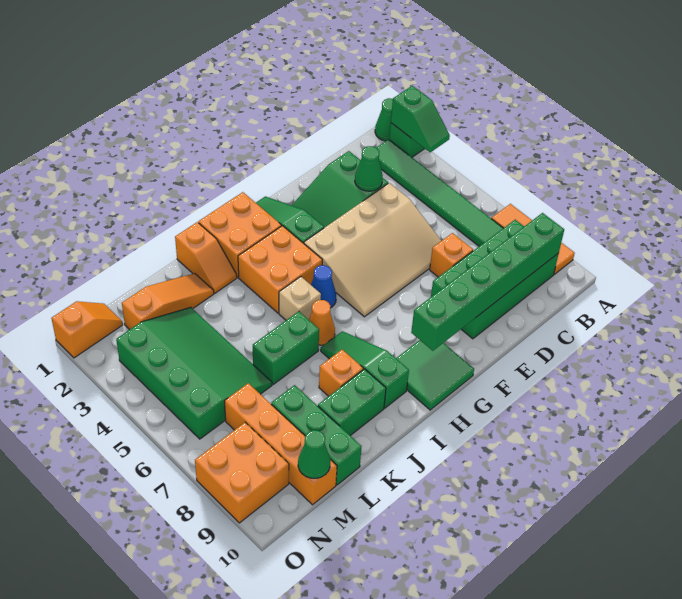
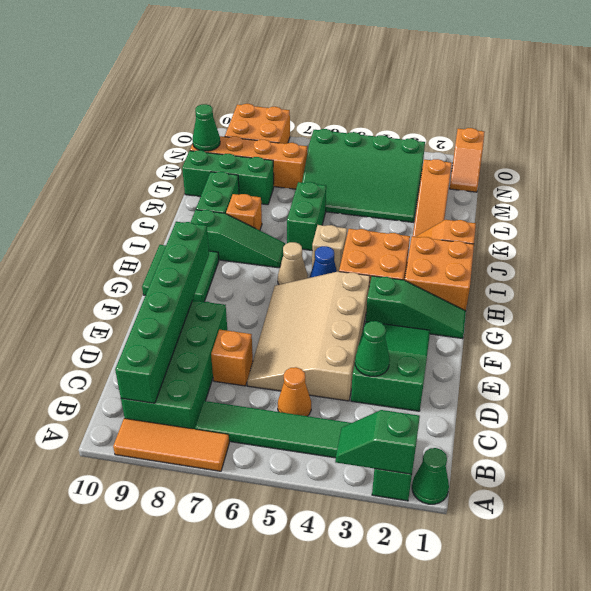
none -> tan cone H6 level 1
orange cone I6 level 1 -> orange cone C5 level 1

________________________________________

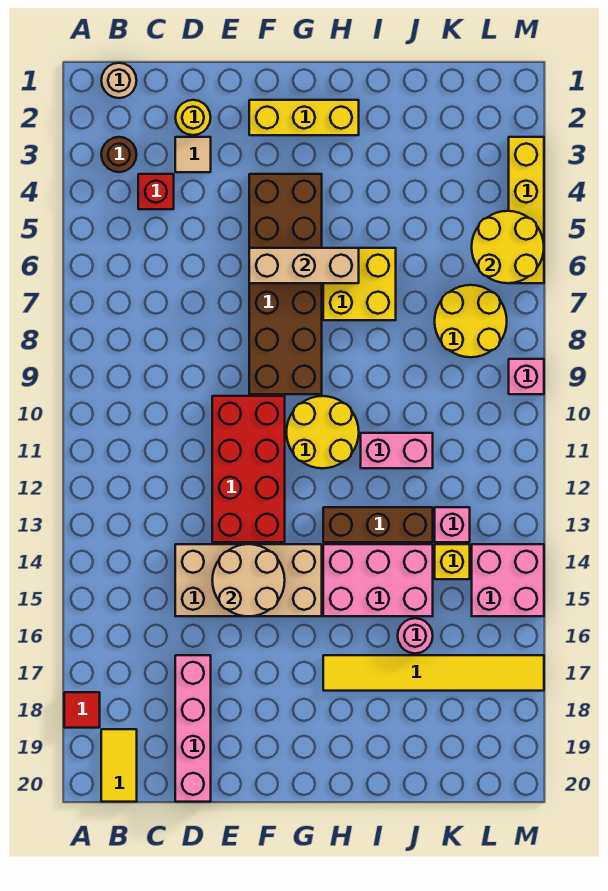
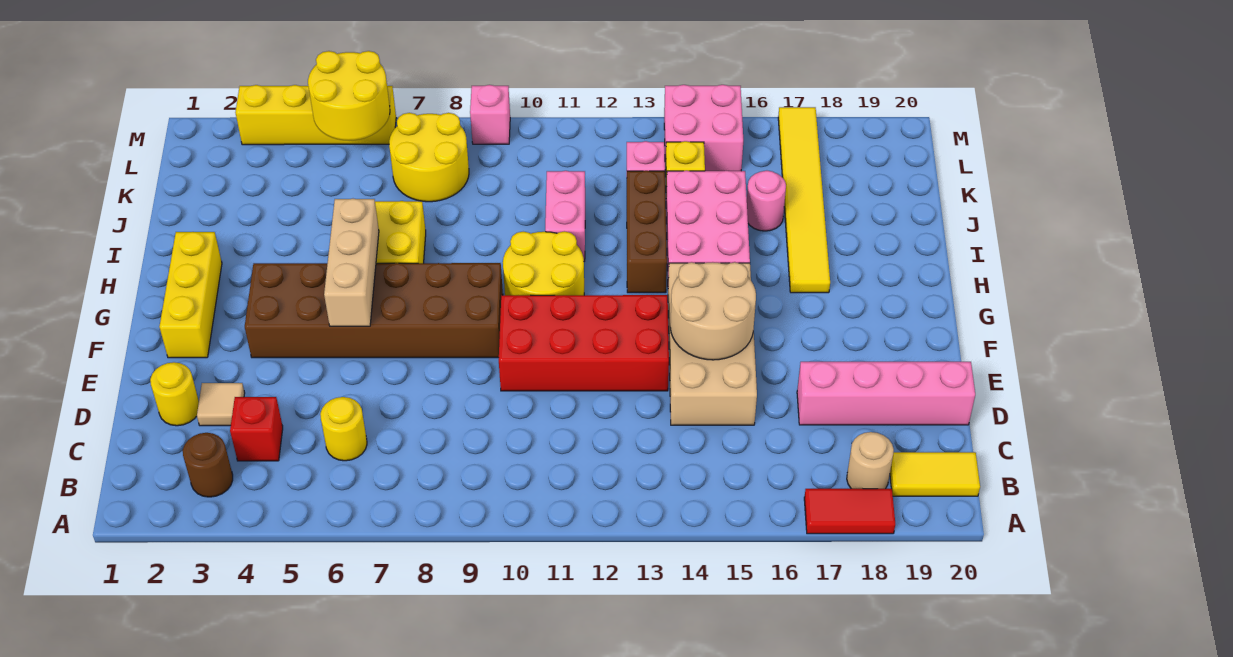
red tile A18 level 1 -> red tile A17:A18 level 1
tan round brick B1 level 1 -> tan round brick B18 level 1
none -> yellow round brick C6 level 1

________________________________________

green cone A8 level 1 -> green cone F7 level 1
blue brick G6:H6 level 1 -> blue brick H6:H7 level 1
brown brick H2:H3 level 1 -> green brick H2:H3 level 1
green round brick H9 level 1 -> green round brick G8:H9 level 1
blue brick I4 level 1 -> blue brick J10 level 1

________________________________________

### Exercise instructions
From the listing above, repeat exactly the lines starting at the line that includes "brown brick H2:H3" and ending at the line that includes "blue brick I4", with nothing outside that span.

### Solution to the exercise
brown brick H2:H3 level 1 -> green brick H2:H3 level 1
green round brick H9 level 1 -> green round brick G8:H9 level 1
blue brick I4 level 1 -> blue brick J10 level 1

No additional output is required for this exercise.